Records excerpted from a collection
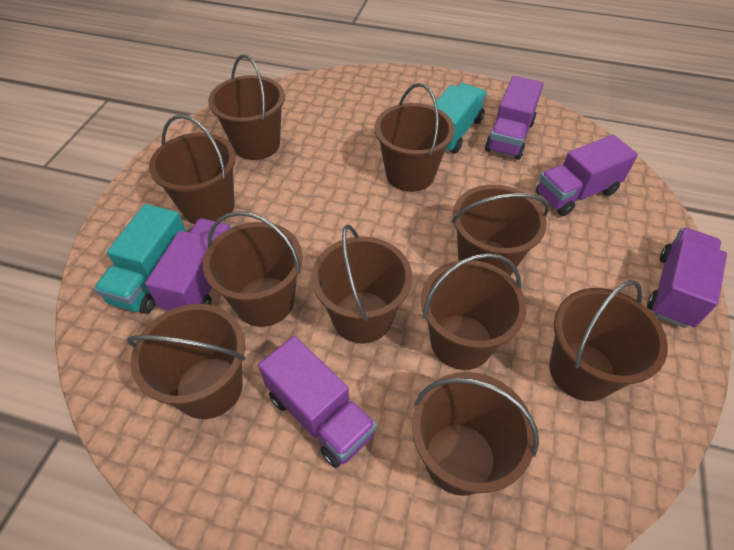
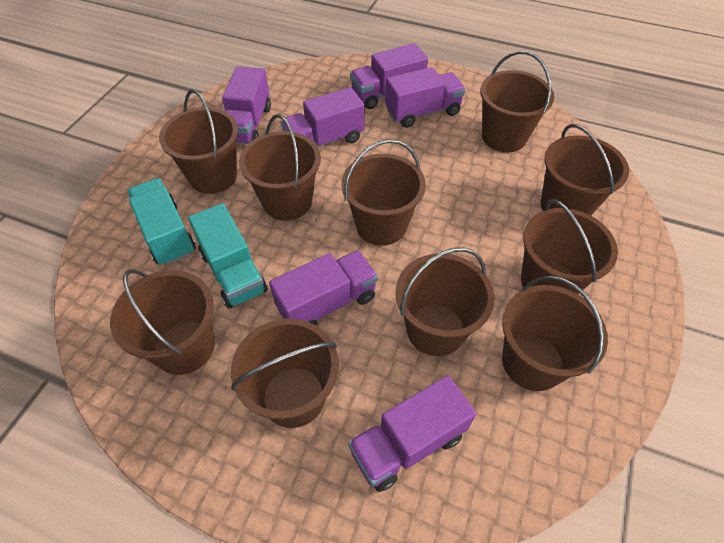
purple truck: 5 -> 6

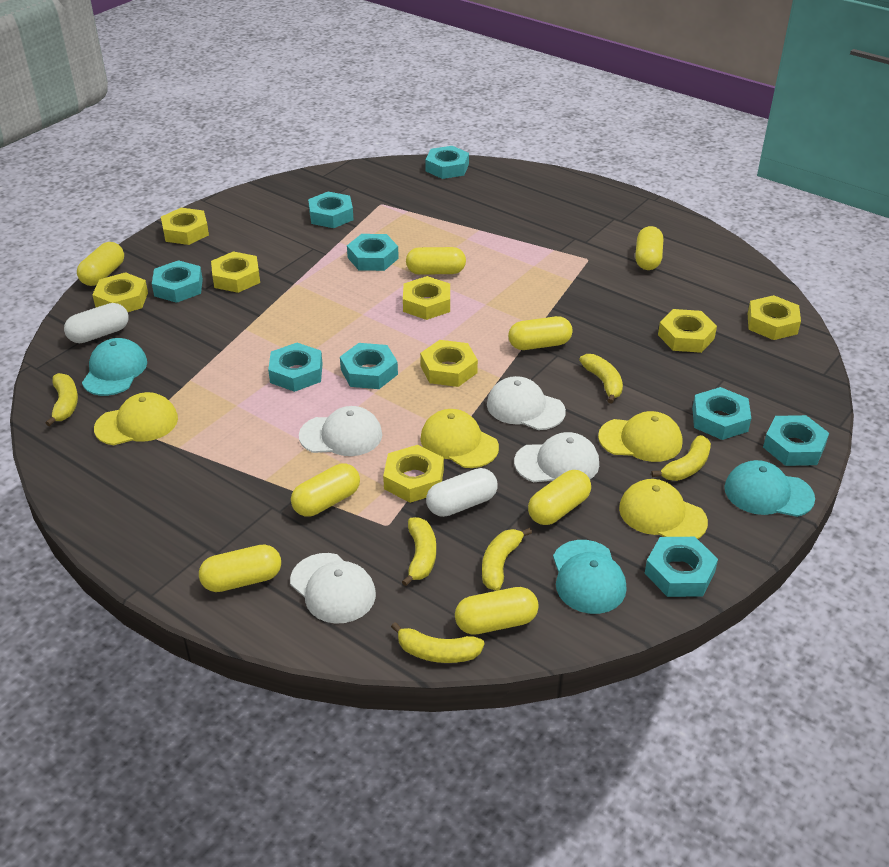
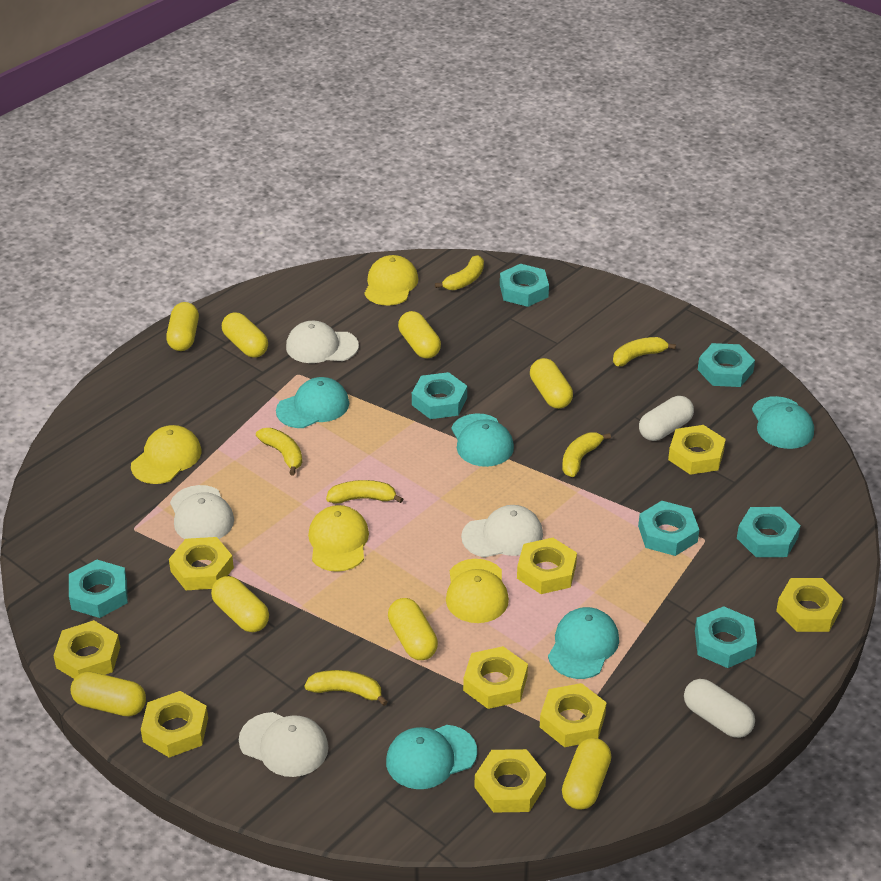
turquoise cap: 3 -> 5
turquoise nut: 9 -> 7
yellow nut: 8 -> 9

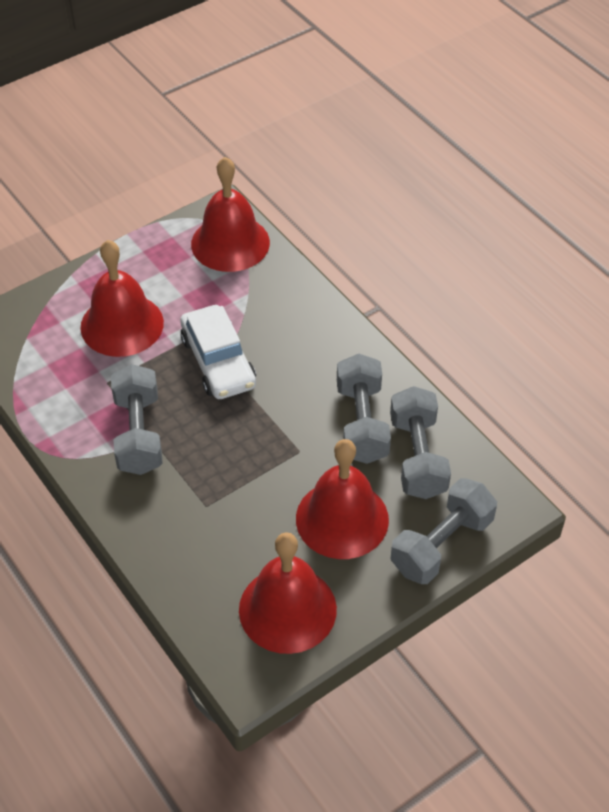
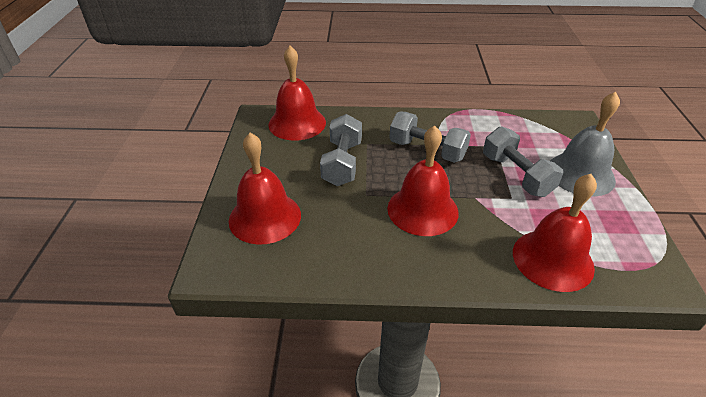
grey bell: 0 -> 1
grey dumbbell: 4 -> 3
white car: 1 -> 0

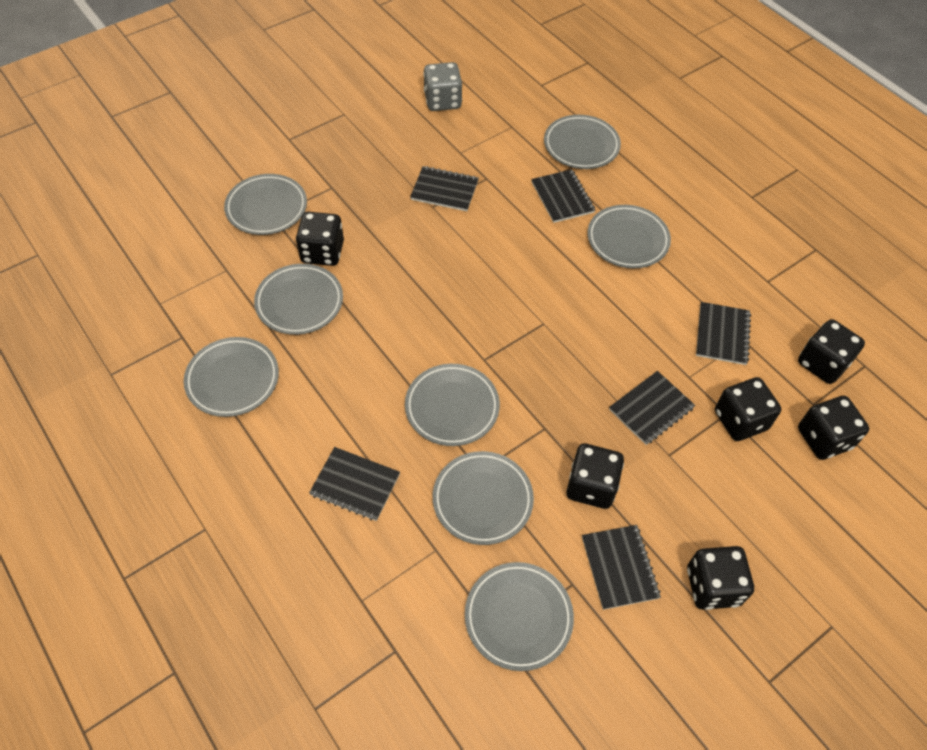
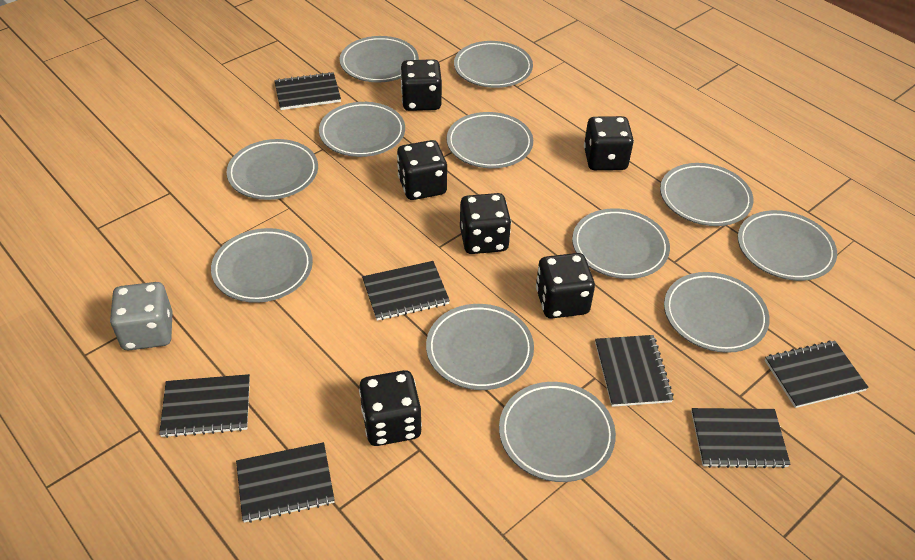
black notebook: 6 -> 7
grey plate: 8 -> 12

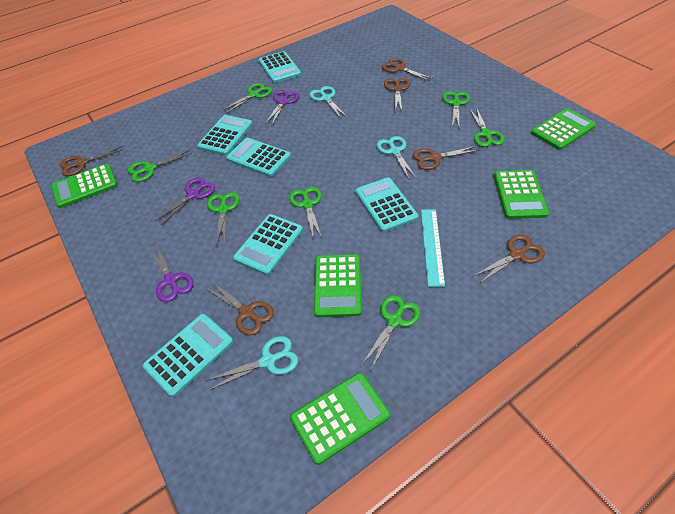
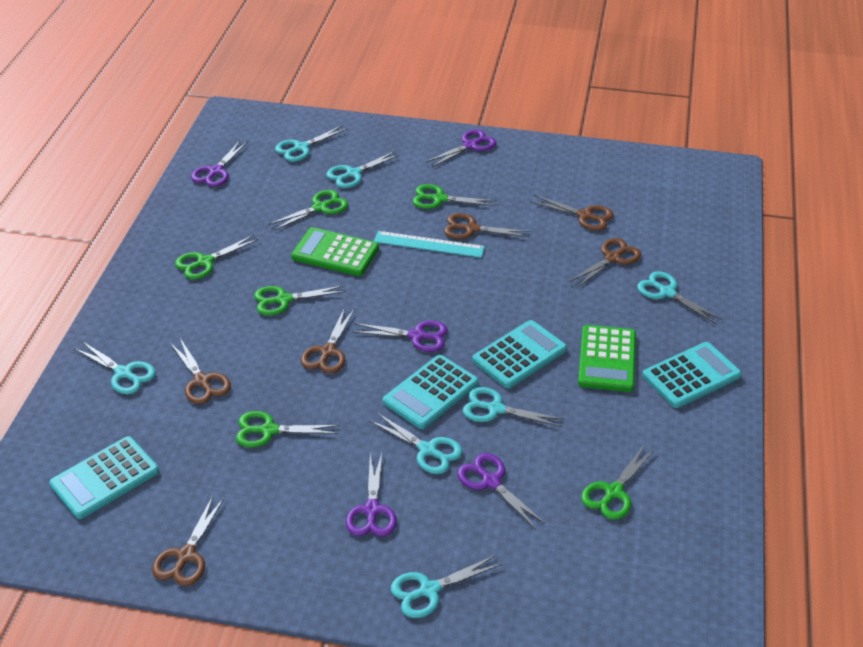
green calculator: 5 -> 2
green scissors: 7 -> 6
purple scissors: 3 -> 5
turquoise calculator: 6 -> 4
turquoise scissors: 3 -> 7

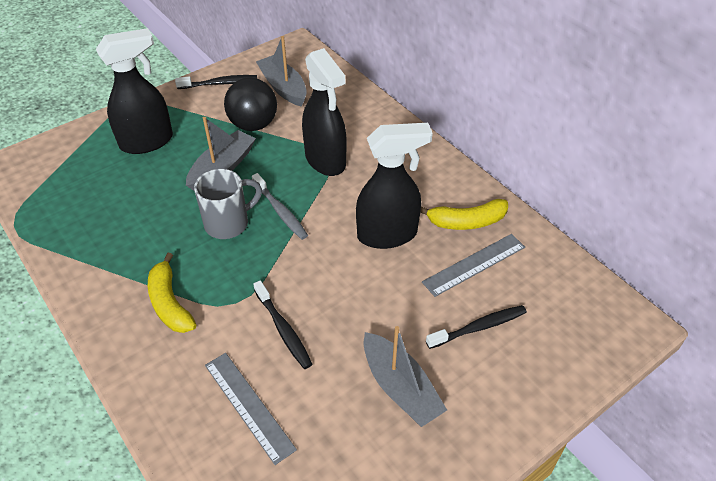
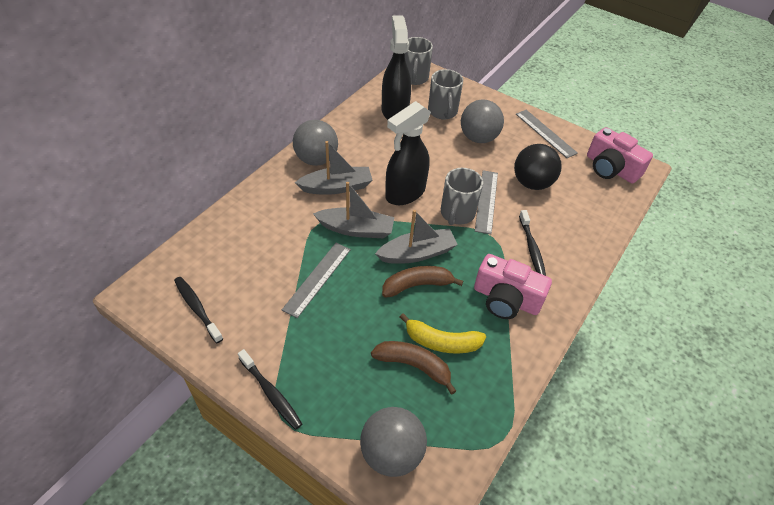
black spray bottle: 3 -> 2
brown banana: 0 -> 2
grey ball: 0 -> 3
grey mug: 1 -> 3
grey ruler: 2 -> 3
grey toothbrush: 1 -> 0
pink camera: 0 -> 2
yellow banana: 2 -> 1

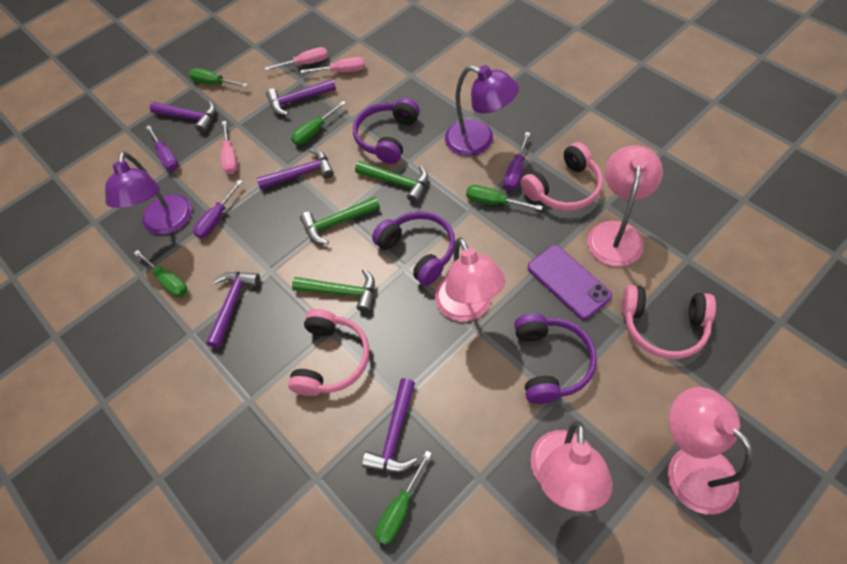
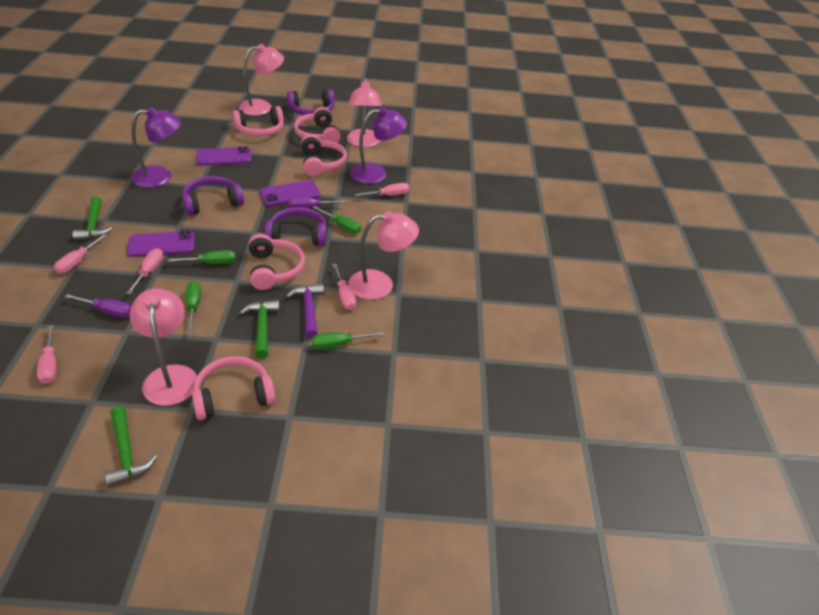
green screwdriver: 5 -> 4
pink headphones: 3 -> 5
pink screwdriver: 3 -> 5
purple hammer: 5 -> 1
purple phone: 1 -> 3
purple screwdriver: 3 -> 2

__Task to complete__. Scan the lines above for the word "grey", then copy each line that has it.

__Task solution__.
grey bell: 0 -> 1
grey dumbbell: 4 -> 3
grey plate: 8 -> 12
grey ball: 0 -> 3
grey mug: 1 -> 3
grey ruler: 2 -> 3
grey toothbrush: 1 -> 0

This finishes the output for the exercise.